> _Your instructions_
Check every line below for the string "none", and copy the lines that contain it.

Top of Excerpted data

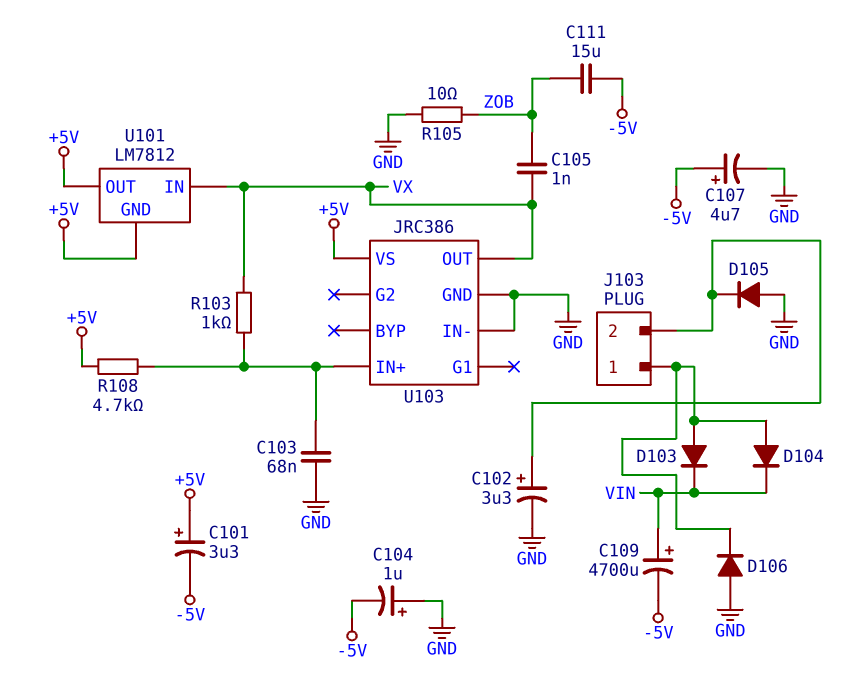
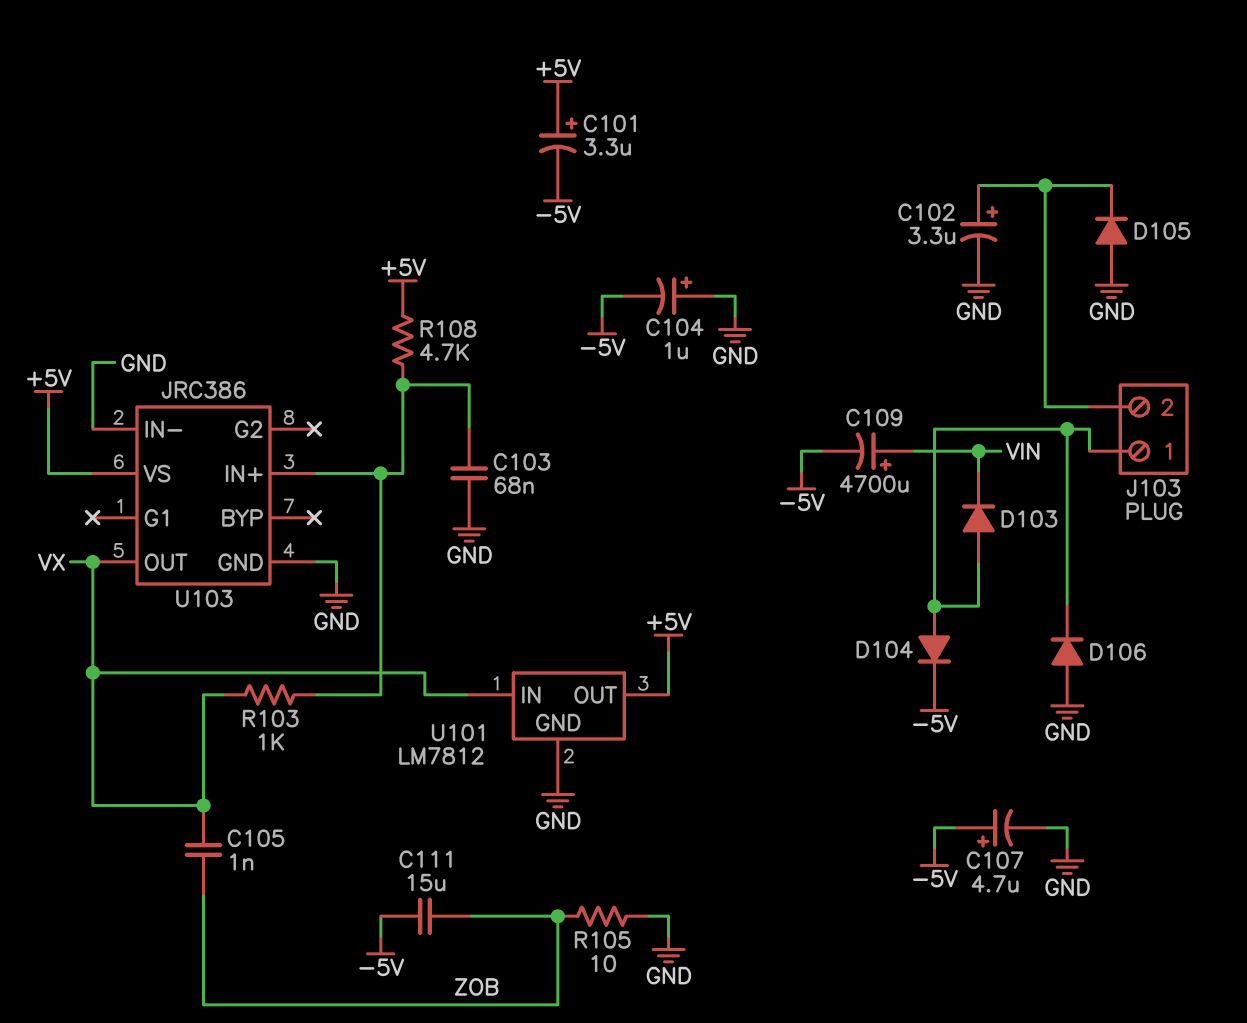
D104: diode (A J103/1, K VIN) -> diode (A J103/1, K -5V)
U101 pin GND: +5V -> GND

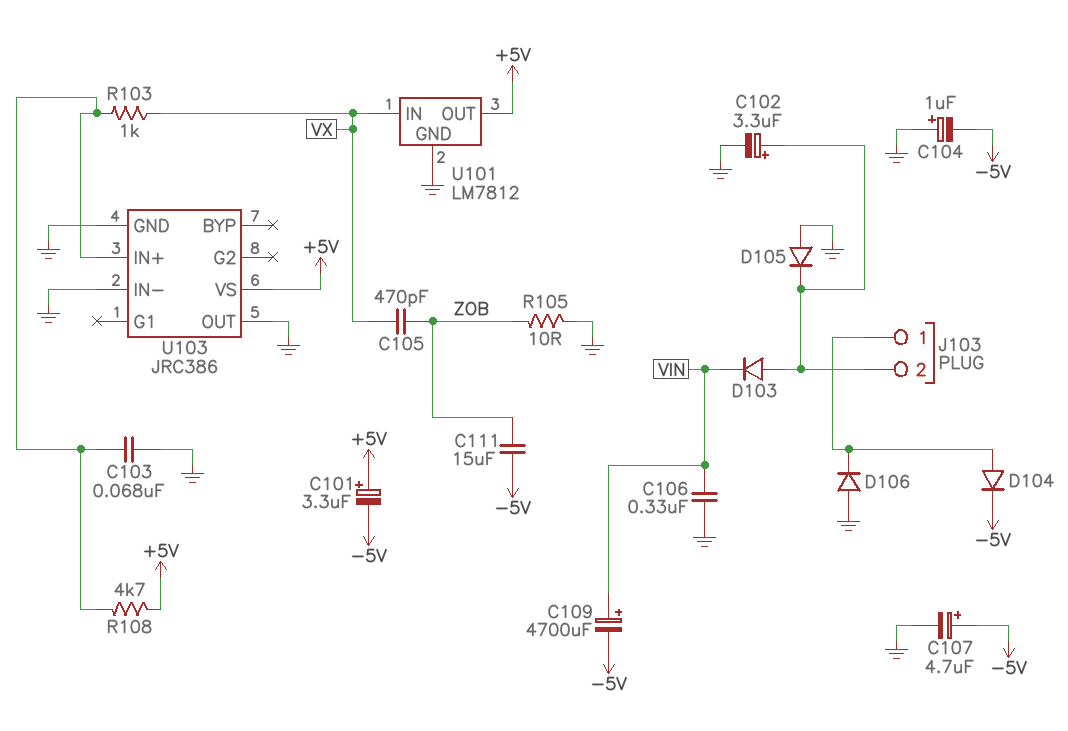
C105: 1nF (VX, ZOB) -> 470pF (VX, ZOB)
C106: none -> 330nF (GND, VIN)
D103: diode (A J103/1, K VIN) -> diode (A J103/2, K VIN)
U103 pin OUT: VX -> GND

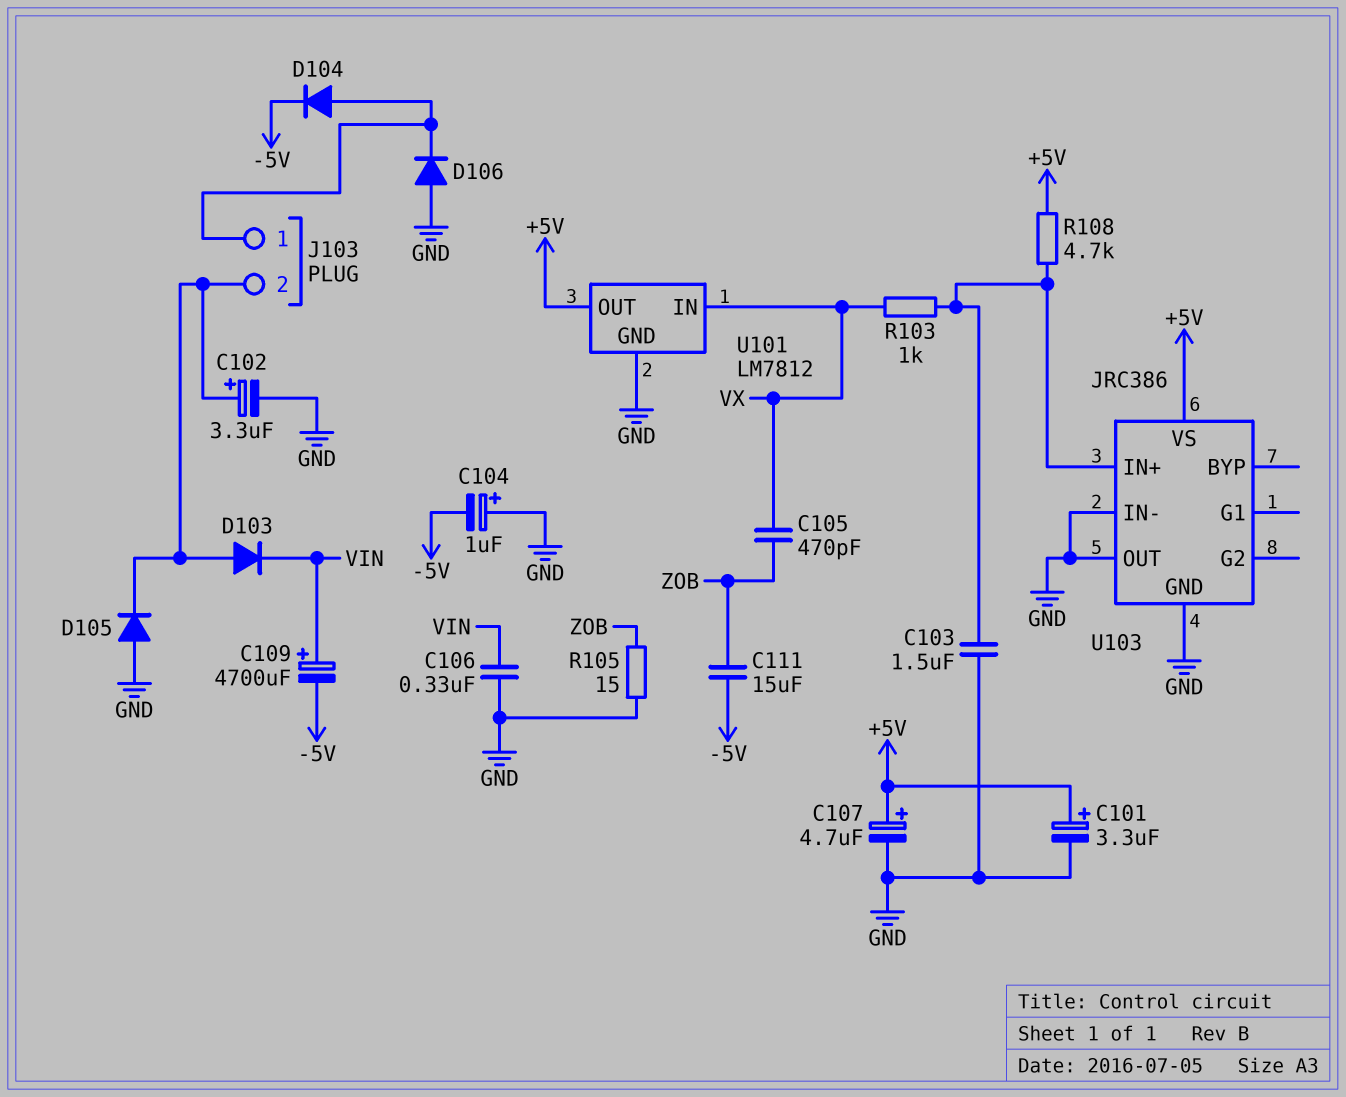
C101: 3.3uF (plus +5V, minus -5V) -> 3.3uF (plus +5V, minus GND)
C103: 68nF (GND, U103/IN+) -> 1.5uF (GND, U103/IN+)
C107: 4.7uF (plus -5V, minus GND) -> 4.7uF (plus +5V, minus GND)
R105: 10 (GND, ZOB) -> 15 (GND, ZOB)

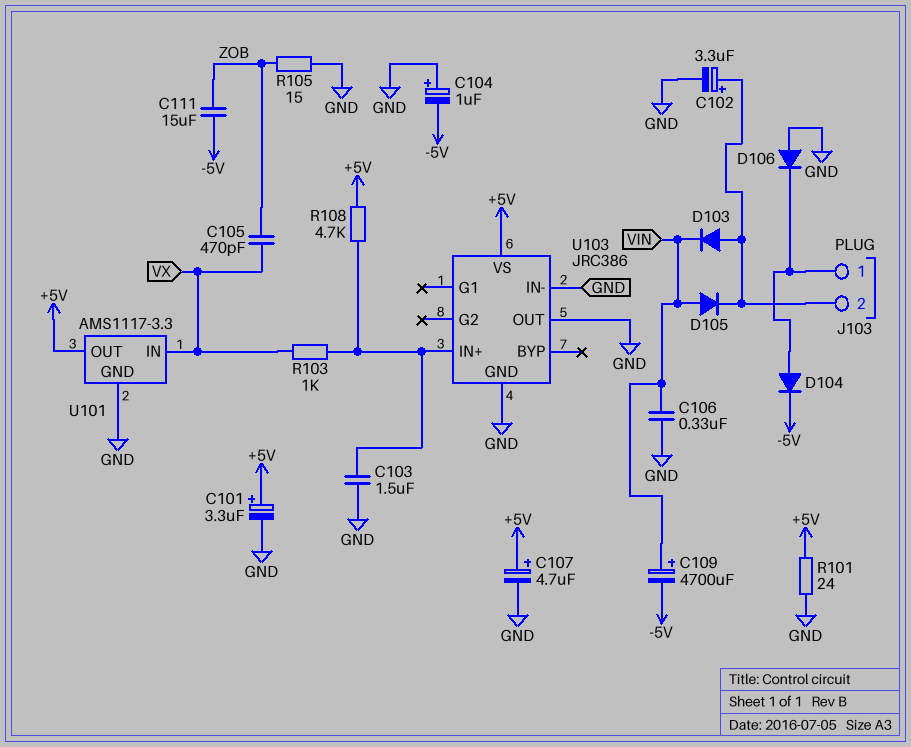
D105: diode (A GND, K J103/2) -> diode (A VIN, K J103/2)
R101: none -> 24 (+5V, GND)
U101: LM7812 -> AMS1117-3.3

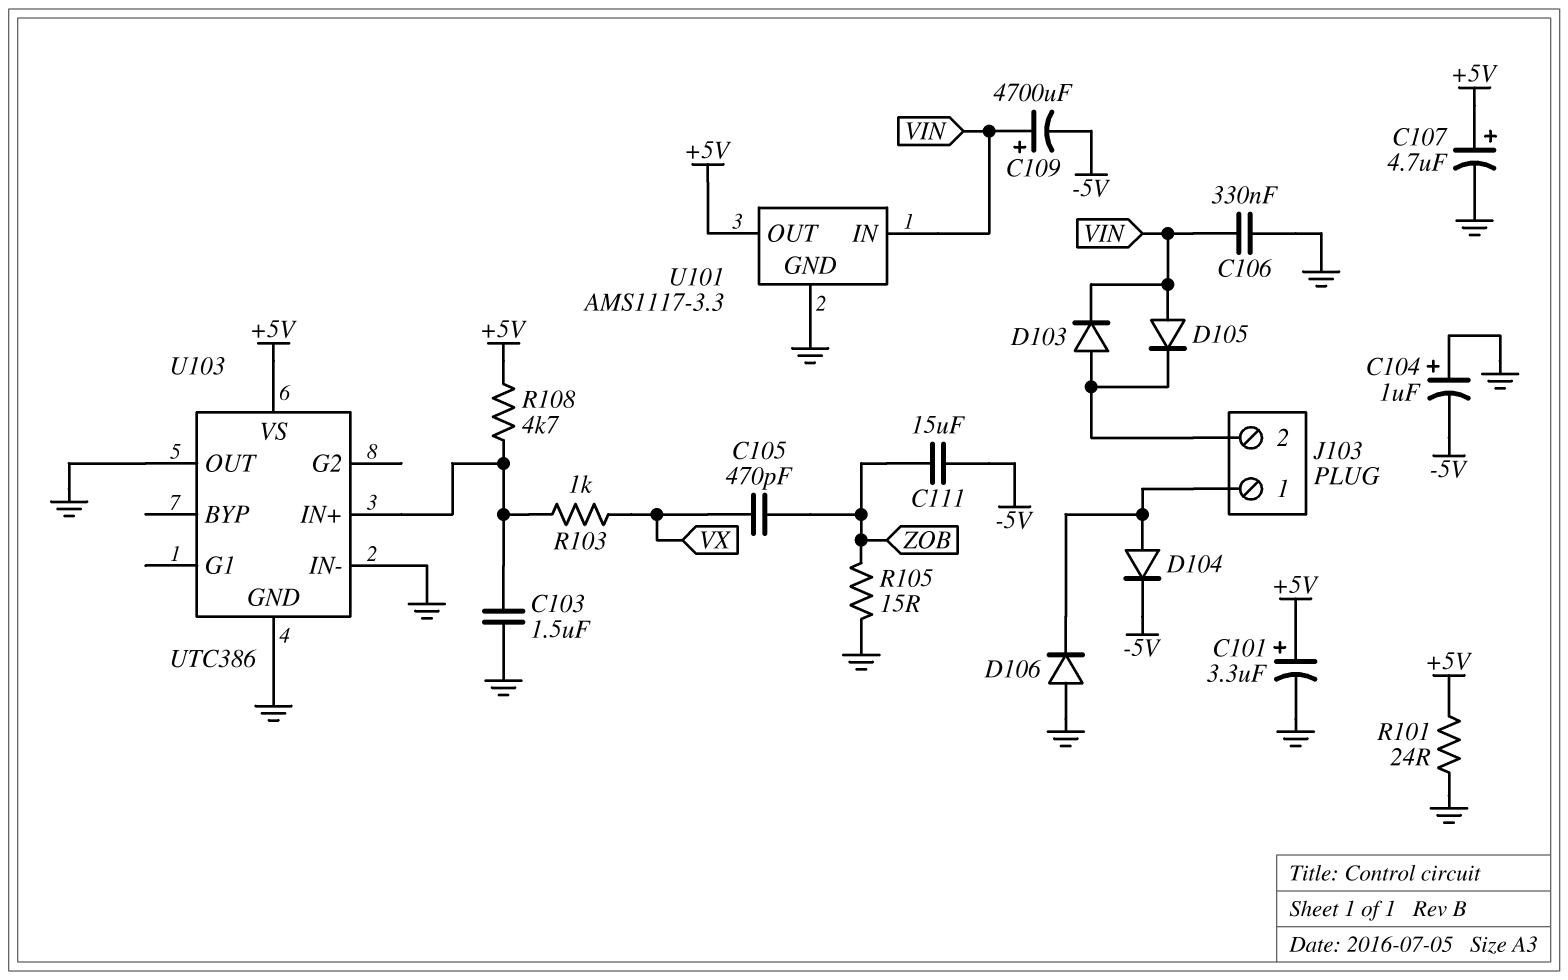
C102: 3.3uF (plus J103/2, minus GND) -> none
U101 pin IN: VX -> VIN
U103: JRC386 -> UTC386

Bottom of Excerpted data

> _Written solution_
C106: none -> 330nF (GND, VIN)
R101: none -> 24 (+5V, GND)
C102: 3.3uF (plus J103/2, minus GND) -> none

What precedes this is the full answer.